WORK ORDER: All of the entries below should be printed exactly; the pictures are to be left out.

DATA PROVIDED:
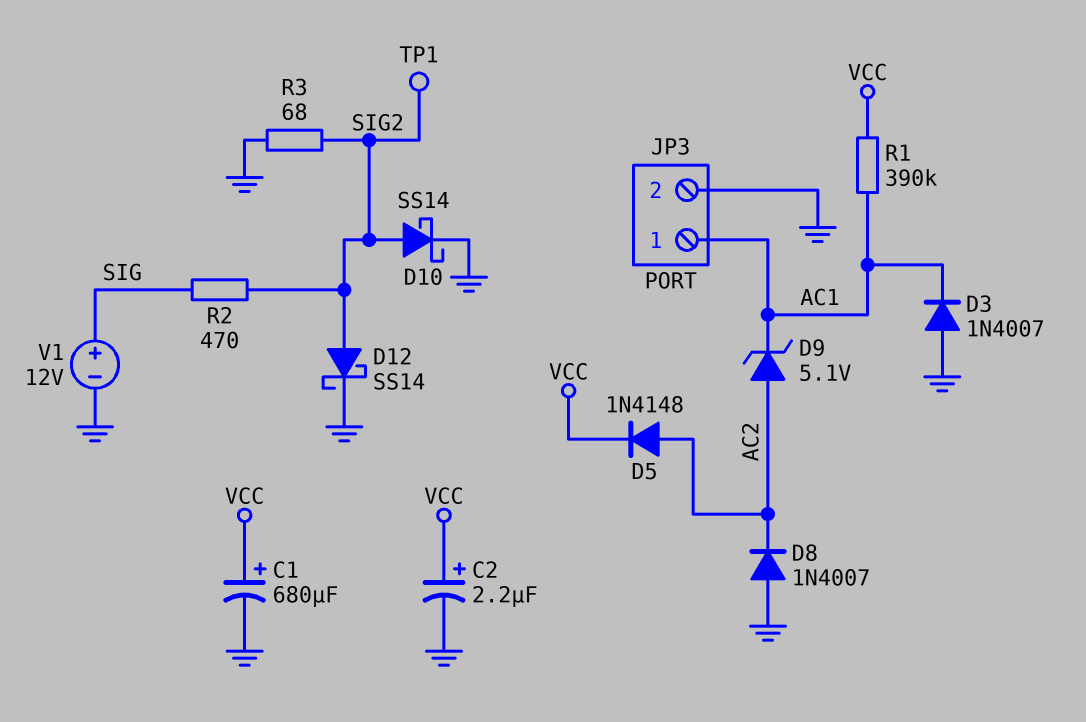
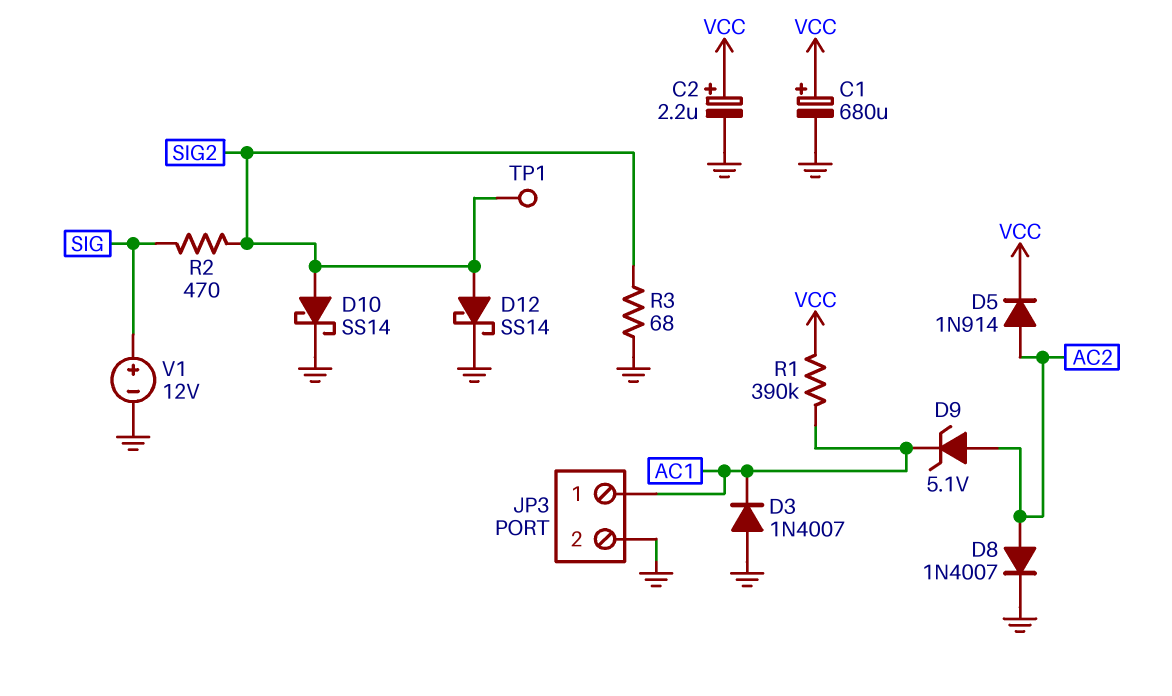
D5: diode 1N4148 (A AC2, K VCC) -> diode 1N914 (A AC2, K VCC)
D8: diode 1N4007 (A GND, K AC2) -> diode 1N4007 (A AC2, K GND)

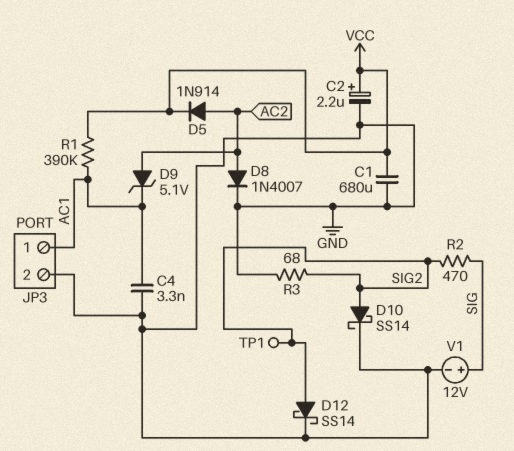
C1: 680uF (plus VCC, minus GND) -> 680uF (GND, VCC)
C4: none -> 3.3nF (AC1, GND)
D3: diode 1N4007 (A GND, K AC1) -> none

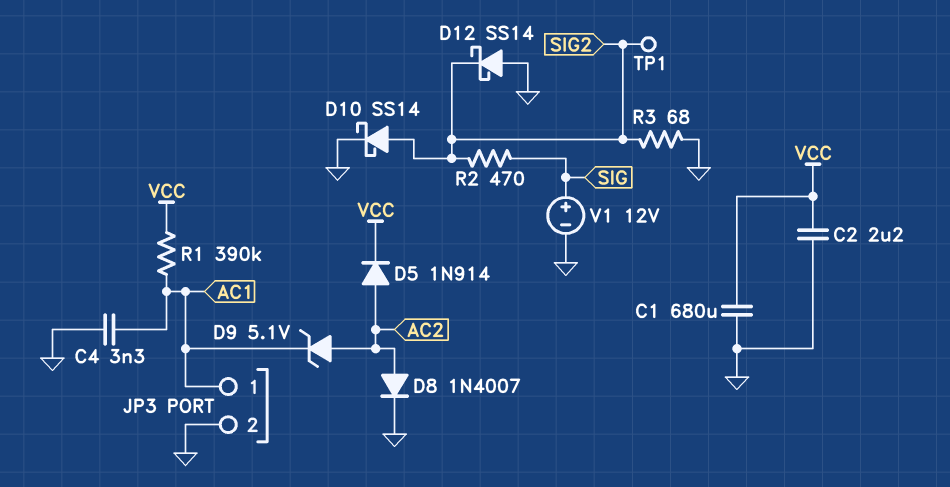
C2: 2.2uF (plus VCC, minus GND) -> 2.2uF (GND, VCC)
D12: schottky SS14 (A SIG2, K GND) -> schottky SS14 (A GND, K SIG2)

TASK ANSWER:
D5: diode 1N4148 (A AC2, K VCC) -> diode 1N914 (A AC2, K VCC)
D8: diode 1N4007 (A GND, K AC2) -> diode 1N4007 (A AC2, K GND)

C1: 680uF (plus VCC, minus GND) -> 680uF (GND, VCC)
C4: none -> 3.3nF (AC1, GND)
D3: diode 1N4007 (A GND, K AC1) -> none

C2: 2.2uF (plus VCC, minus GND) -> 2.2uF (GND, VCC)
D12: schottky SS14 (A SIG2, K GND) -> schottky SS14 (A GND, K SIG2)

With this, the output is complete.